Data excerpts:
__________
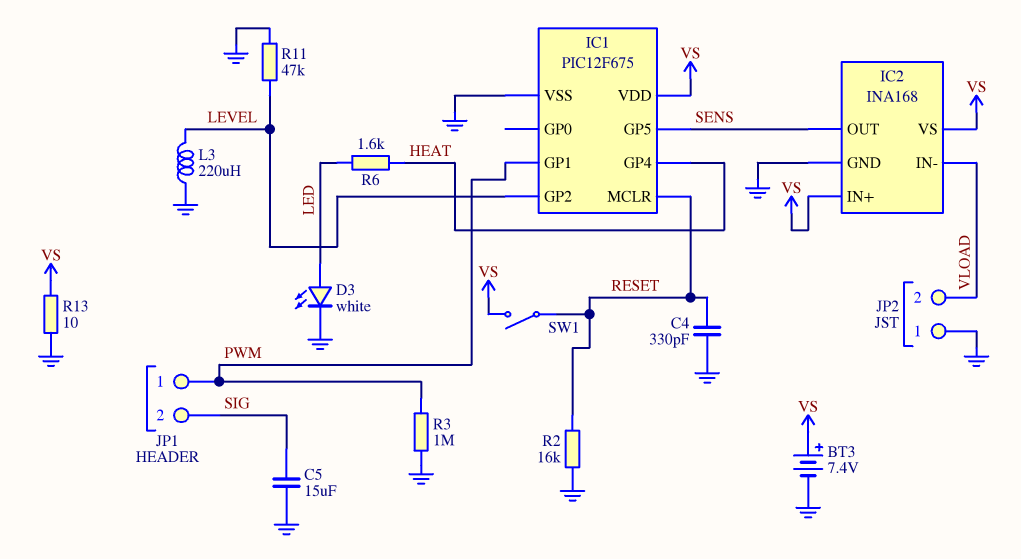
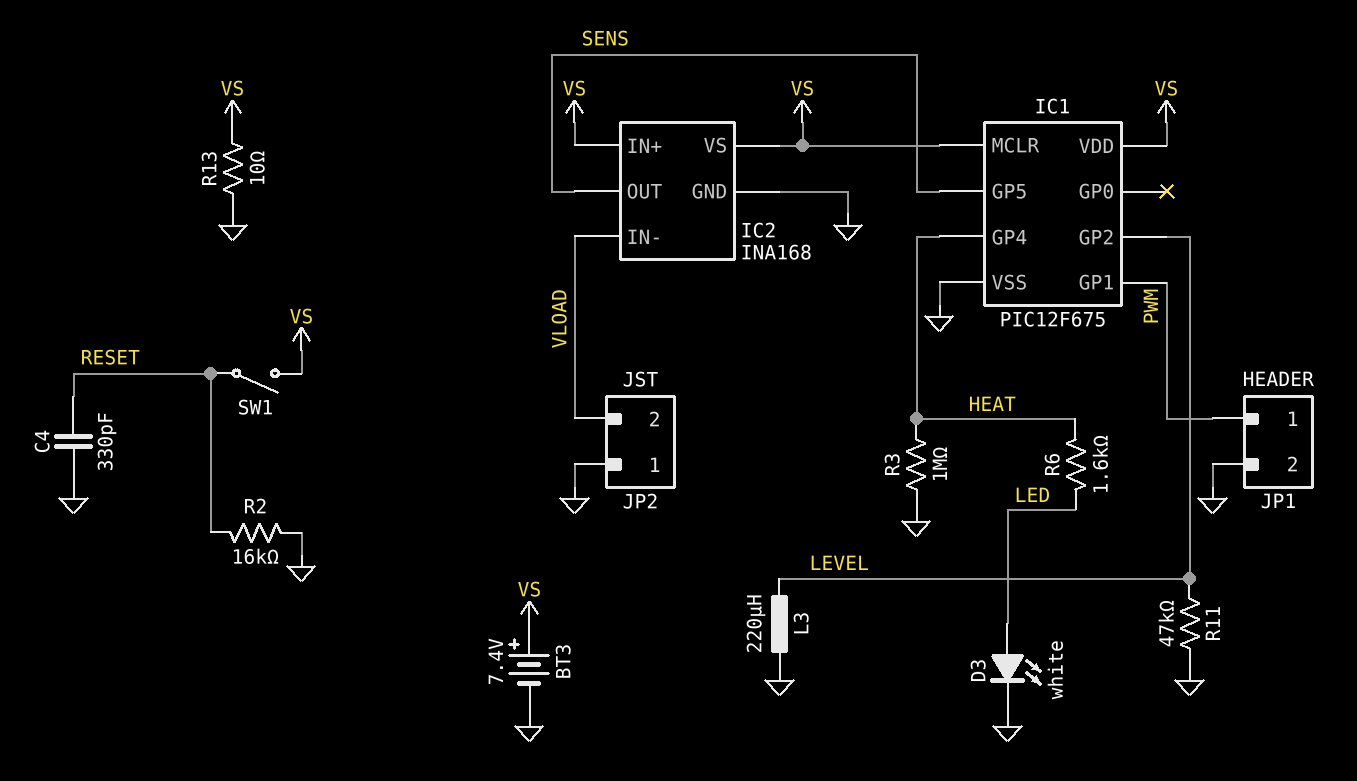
C5: 15uF (GND, SIG) -> none
IC1 pin MCLR: RESET -> VS
JP1 pin 2: SIG -> GND
R3: 1M (GND, PWM) -> 1M (GND, HEAT)

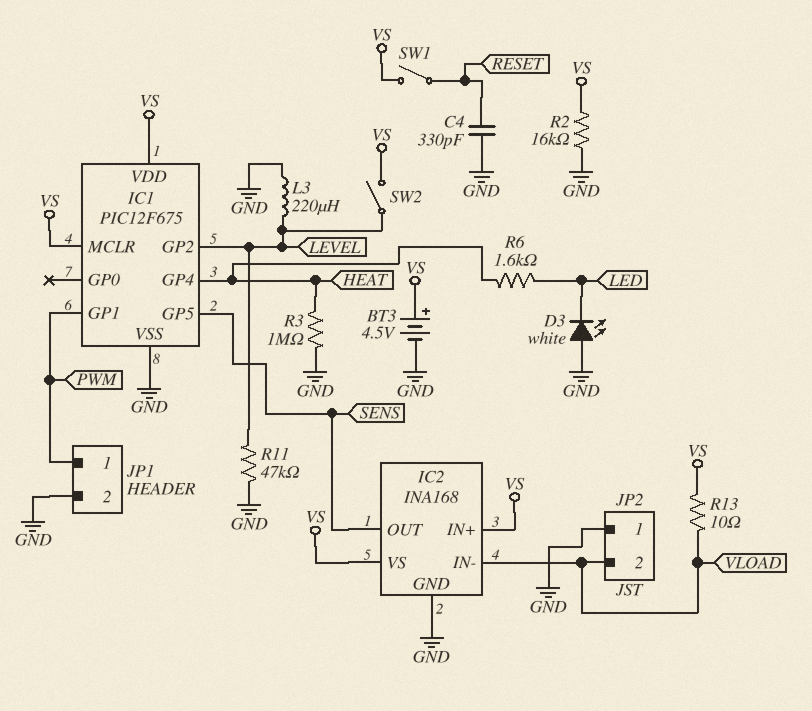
BT3: 7.4V (plus VS, minus GND) -> 4.5V (plus VS, minus GND)
D3: LED white (A LED, K GND) -> LED white (A GND, K LED)
R2: 16k (GND, RESET) -> 16k (GND, VS)
R13: 10 (GND, VS) -> 10 (VLOAD, VS)
SW2: none -> switch (LEVEL, VS)

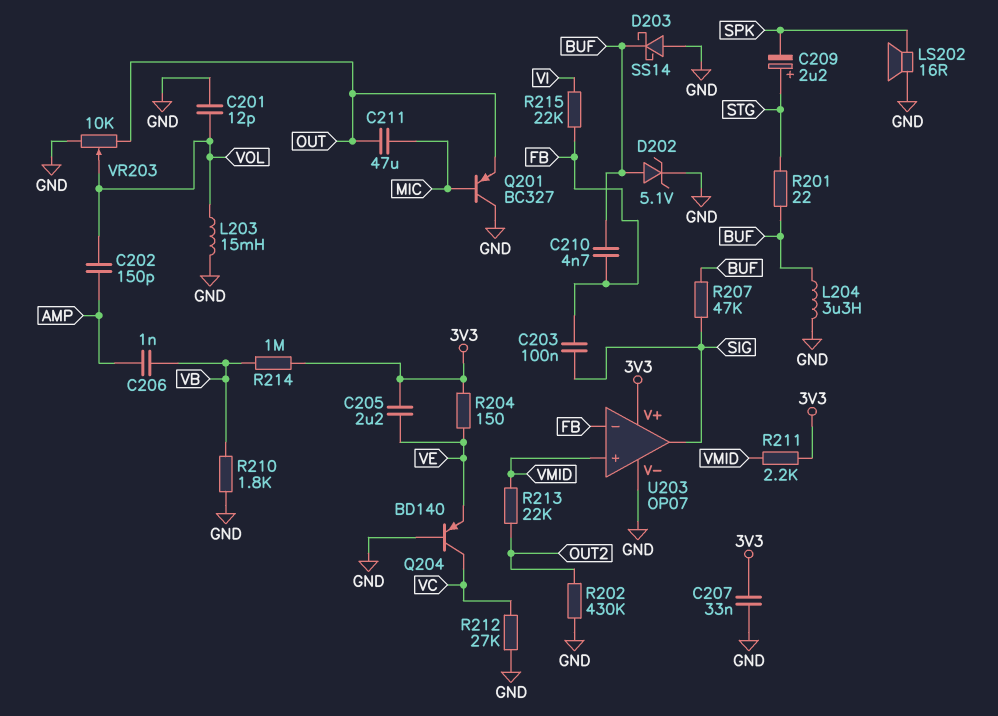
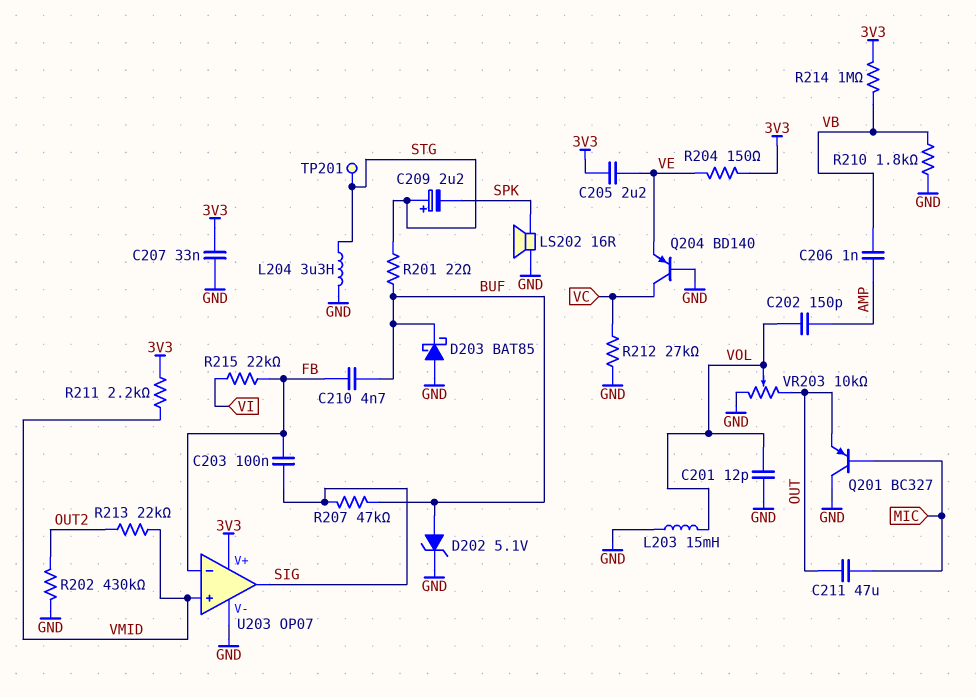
D203: schottky SS14 (A GND, K BUF) -> schottky BAT85 (A GND, K BUF)
L204: 3.3uH (BUF, GND) -> 3.3uH (GND, STG)
TP201: none -> test point (STG)

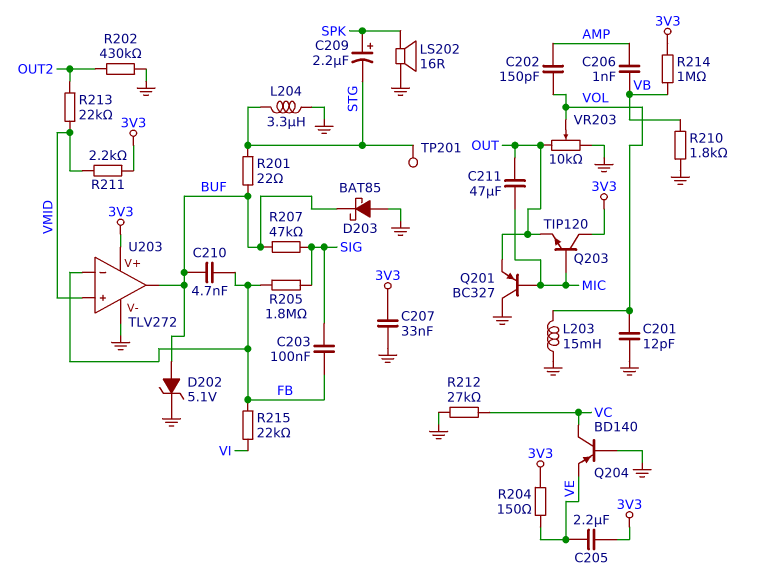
C209: 2.2uF (plus STG, minus SPK) -> 2.2uF (plus SPK, minus STG)
Q203: none -> NPN TIP120 (B MIC, C 3V3, E OUT)
R205: none -> 1.8M (FB, SIG)
U203: OP07 -> TLV272
U203 pin out: SIG -> BUF

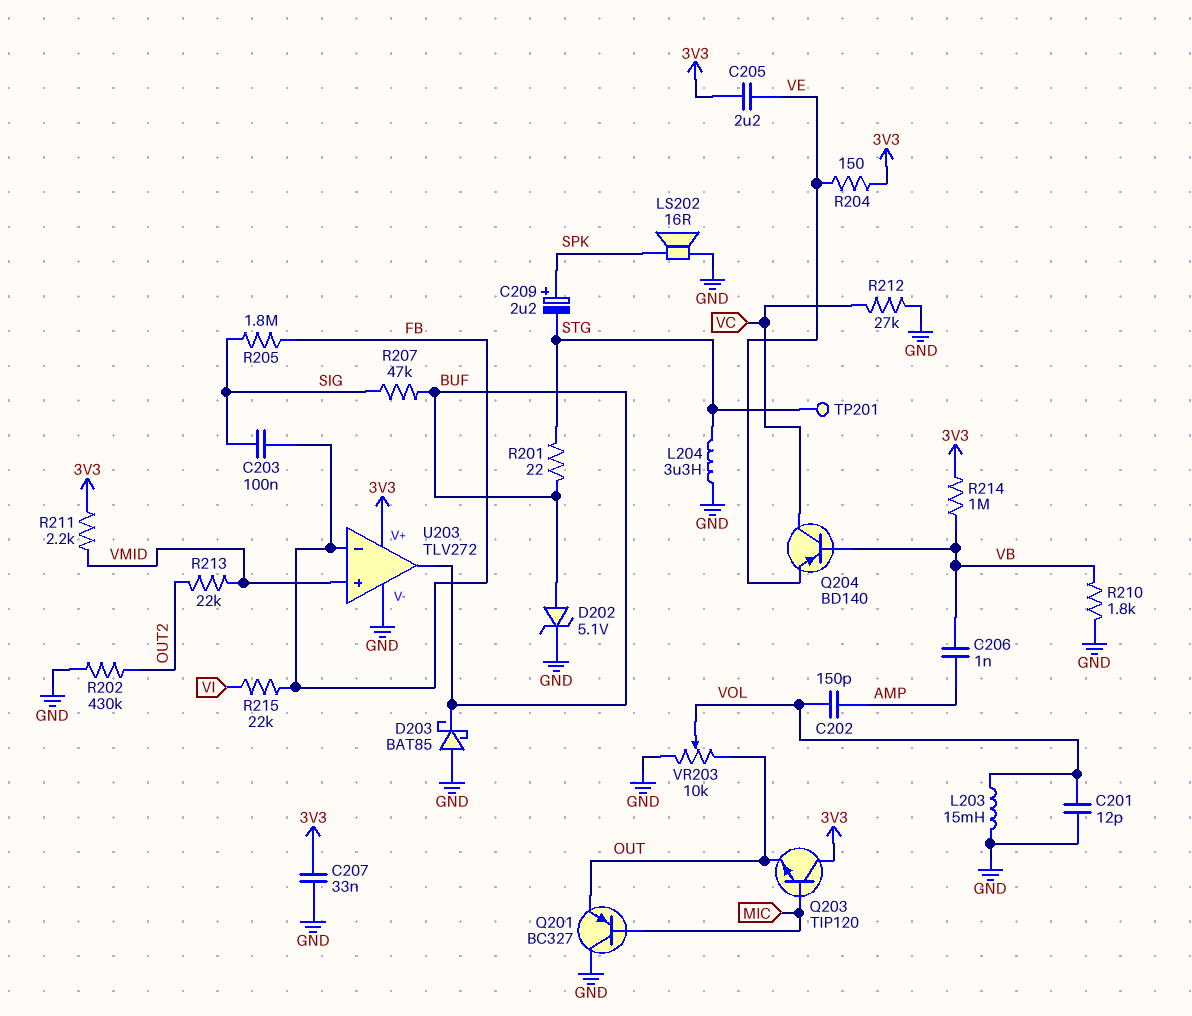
C210: 4.7nF (BUF, FB) -> none
C211: 47uF (MIC, OUT) -> none
Q204: PNP BD140 (B GND, C VC, E VE) -> PNP BD140 (B VB, C VC, E VE)

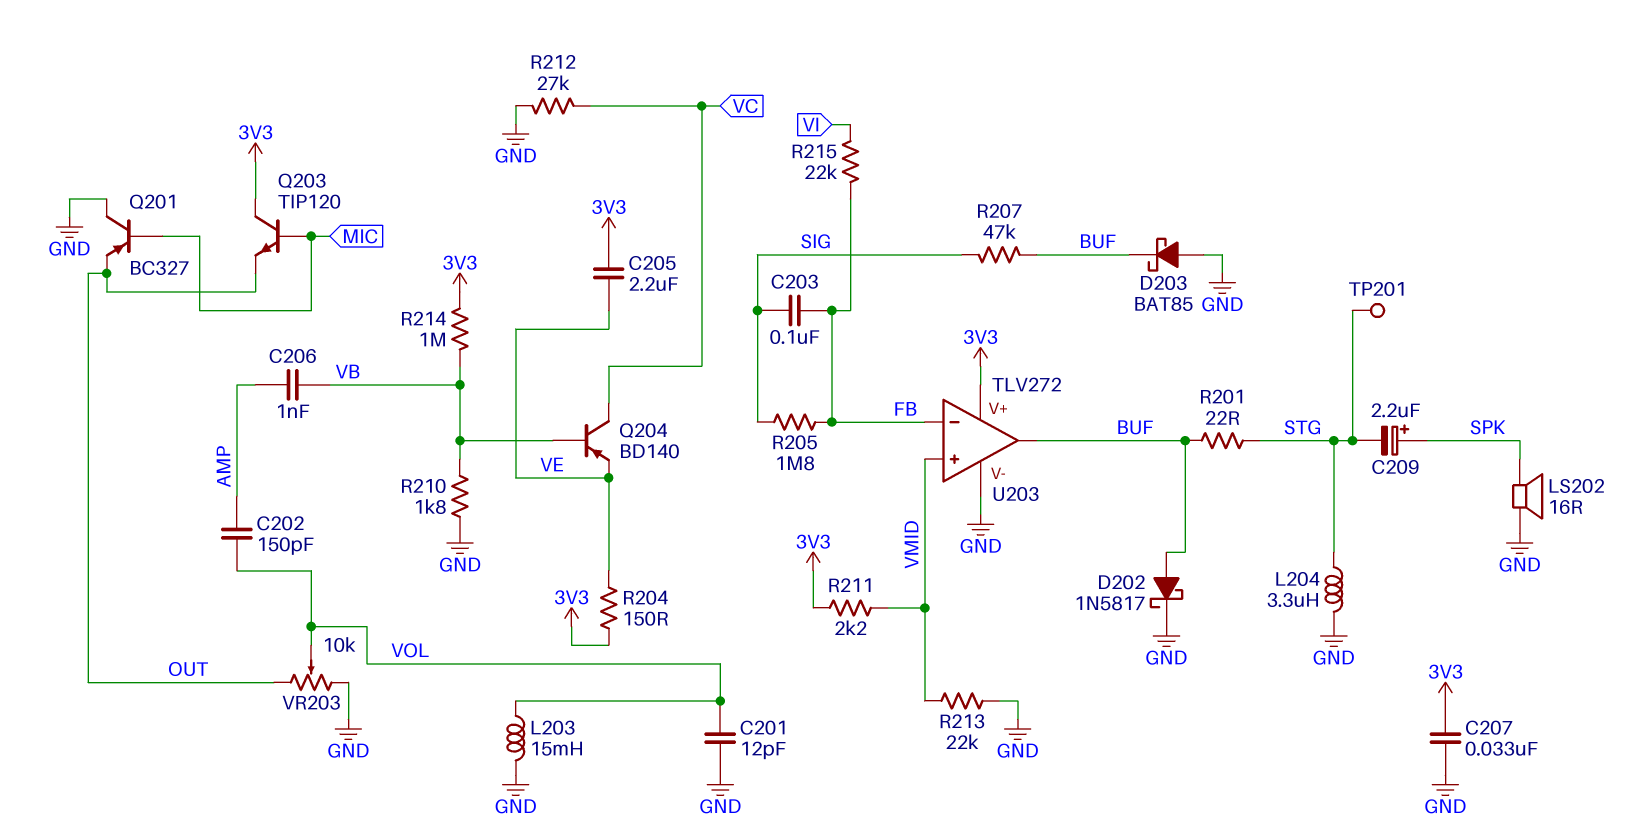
D202: zener 5.1V (A BUF, K GND) -> schottky 1N5817 (A BUF, K GND)
R202: 430k (GND, OUT2) -> none
R213: 22k (OUT2, VMID) -> 22k (GND, VMID)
__________
Filter the entries above down to the lines that hold the word "minus", and copy those lines.

-- RESULT FOR THIS TASK --
BT3: 7.4V (plus VS, minus GND) -> 4.5V (plus VS, minus GND)
C209: 2.2uF (plus STG, minus SPK) -> 2.2uF (plus SPK, minus STG)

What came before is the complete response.